▶ **WHAT THE TASK REQUIRES**
Gather, from the data below, each line in which the word "none" occurs.

▶ **PROVIDED DATA**

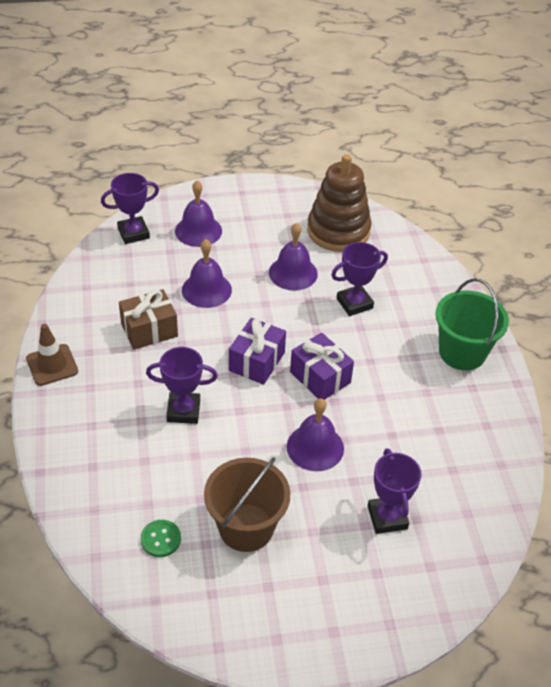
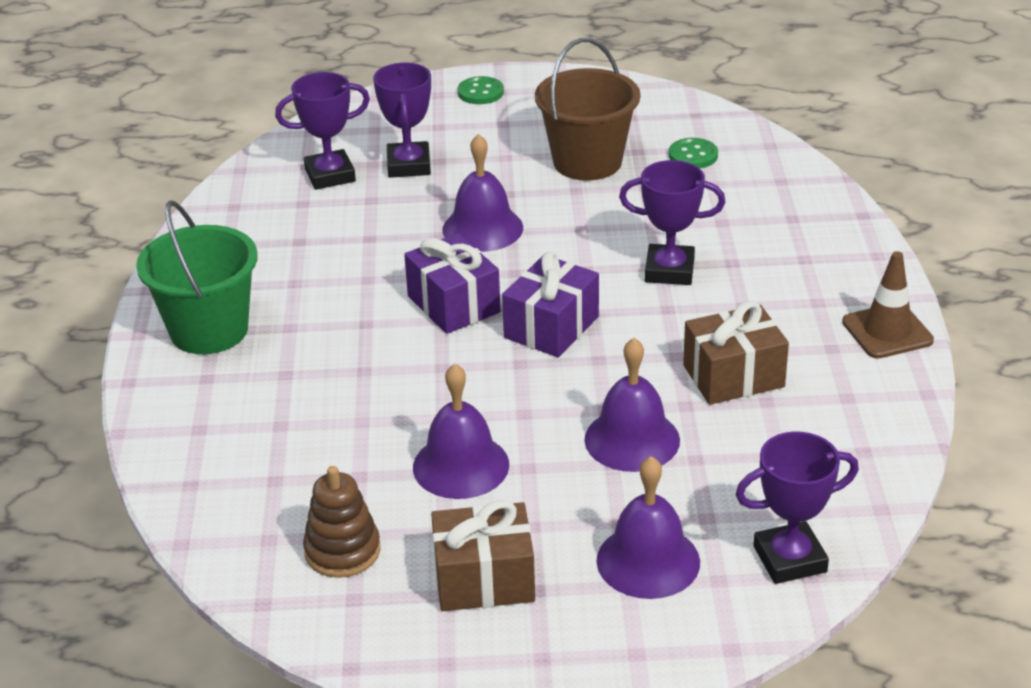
camera: 170 degrees left, 10 degrees down
(271, 221) = (484, 579): none -> brown gift
(338, 231) = (342, 551): brown stacking toy -> brown stacking toy, size x0.55
(351, 628) = (480, 92): none -> green button
(354, 303) = (360, 408): purple trophy -> purple trophy (330, 175)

▶ **REPLY TO THE TASK**
(271, 221) = (484, 579): none -> brown gift
(351, 628) = (480, 92): none -> green button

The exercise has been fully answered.